* [Action item]
Check each line of the material below for "LOAD" and copy those where it appears.
--- --- ---
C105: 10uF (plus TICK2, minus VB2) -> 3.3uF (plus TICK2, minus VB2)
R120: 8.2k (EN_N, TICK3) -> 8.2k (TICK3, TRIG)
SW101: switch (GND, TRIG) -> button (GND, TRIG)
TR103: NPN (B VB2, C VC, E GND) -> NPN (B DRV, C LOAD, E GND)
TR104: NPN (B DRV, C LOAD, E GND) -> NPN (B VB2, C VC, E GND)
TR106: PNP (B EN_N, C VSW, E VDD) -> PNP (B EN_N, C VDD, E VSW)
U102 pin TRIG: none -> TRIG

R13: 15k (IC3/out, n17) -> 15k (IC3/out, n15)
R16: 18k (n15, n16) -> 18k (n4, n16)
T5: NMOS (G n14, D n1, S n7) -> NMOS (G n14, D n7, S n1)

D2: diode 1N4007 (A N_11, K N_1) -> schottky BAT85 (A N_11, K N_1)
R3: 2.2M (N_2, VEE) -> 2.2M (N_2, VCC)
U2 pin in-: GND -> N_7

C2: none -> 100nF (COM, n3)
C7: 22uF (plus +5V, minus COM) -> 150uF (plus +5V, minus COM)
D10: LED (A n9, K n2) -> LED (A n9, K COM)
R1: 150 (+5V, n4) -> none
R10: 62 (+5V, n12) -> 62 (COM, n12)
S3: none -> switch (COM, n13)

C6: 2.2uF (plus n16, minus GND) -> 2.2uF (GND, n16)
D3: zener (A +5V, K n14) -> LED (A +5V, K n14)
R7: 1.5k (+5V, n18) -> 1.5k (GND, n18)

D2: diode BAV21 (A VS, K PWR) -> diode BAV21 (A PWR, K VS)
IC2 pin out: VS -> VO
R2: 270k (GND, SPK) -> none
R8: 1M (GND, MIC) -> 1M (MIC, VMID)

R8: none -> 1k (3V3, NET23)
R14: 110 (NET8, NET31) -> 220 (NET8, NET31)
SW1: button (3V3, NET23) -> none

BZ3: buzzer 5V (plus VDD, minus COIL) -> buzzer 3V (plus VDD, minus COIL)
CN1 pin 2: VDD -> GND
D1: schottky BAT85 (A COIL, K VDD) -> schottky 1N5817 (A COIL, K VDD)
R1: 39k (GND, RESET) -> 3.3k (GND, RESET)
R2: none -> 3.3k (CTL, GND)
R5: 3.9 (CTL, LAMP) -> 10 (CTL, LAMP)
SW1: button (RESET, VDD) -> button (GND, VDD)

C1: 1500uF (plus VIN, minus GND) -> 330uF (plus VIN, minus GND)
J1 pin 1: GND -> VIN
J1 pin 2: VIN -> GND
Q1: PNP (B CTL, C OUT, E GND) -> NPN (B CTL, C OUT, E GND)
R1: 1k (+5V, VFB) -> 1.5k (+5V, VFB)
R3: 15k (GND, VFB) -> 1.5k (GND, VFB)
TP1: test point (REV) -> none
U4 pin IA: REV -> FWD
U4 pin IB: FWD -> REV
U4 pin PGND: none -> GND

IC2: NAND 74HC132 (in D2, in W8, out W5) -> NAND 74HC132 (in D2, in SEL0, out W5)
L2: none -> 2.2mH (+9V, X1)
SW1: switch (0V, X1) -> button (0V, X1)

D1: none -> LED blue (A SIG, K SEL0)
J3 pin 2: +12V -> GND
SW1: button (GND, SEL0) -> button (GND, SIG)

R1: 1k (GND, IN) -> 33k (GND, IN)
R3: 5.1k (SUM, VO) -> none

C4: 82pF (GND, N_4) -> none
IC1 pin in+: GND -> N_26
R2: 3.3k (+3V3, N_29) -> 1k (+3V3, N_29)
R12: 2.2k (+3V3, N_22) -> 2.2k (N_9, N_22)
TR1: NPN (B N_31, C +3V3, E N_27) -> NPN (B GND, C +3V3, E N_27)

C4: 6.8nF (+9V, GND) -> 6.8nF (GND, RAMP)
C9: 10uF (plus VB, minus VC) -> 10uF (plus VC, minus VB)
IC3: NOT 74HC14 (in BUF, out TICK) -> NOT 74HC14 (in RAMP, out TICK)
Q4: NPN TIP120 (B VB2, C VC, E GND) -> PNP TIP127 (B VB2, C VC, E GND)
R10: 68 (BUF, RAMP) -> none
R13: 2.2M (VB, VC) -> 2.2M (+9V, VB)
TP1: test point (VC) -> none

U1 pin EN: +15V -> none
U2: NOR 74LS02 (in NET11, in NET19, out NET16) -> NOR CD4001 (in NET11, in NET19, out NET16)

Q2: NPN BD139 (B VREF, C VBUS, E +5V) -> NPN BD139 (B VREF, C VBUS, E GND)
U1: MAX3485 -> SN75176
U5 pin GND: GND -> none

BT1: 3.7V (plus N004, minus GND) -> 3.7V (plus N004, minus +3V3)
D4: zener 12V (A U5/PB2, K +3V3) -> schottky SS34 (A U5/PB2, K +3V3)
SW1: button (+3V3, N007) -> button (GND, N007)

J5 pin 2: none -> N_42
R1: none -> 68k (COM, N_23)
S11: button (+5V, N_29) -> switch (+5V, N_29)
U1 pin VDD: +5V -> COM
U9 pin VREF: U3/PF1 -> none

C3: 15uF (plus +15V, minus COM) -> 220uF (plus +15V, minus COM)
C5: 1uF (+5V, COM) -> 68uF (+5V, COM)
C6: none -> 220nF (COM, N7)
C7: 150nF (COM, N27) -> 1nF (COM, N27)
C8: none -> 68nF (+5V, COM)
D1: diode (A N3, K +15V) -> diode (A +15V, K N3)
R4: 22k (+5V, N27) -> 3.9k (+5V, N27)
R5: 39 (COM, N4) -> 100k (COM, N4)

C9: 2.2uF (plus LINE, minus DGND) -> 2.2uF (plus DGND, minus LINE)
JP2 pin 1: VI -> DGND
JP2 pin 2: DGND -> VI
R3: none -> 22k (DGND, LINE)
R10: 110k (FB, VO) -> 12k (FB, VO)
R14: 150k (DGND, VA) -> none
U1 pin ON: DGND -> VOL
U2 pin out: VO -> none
--- --- ---
* [Task answer]
TR103: NPN (B VB2, C VC, E GND) -> NPN (B DRV, C LOAD, E GND)
TR104: NPN (B DRV, C LOAD, E GND) -> NPN (B VB2, C VC, E GND)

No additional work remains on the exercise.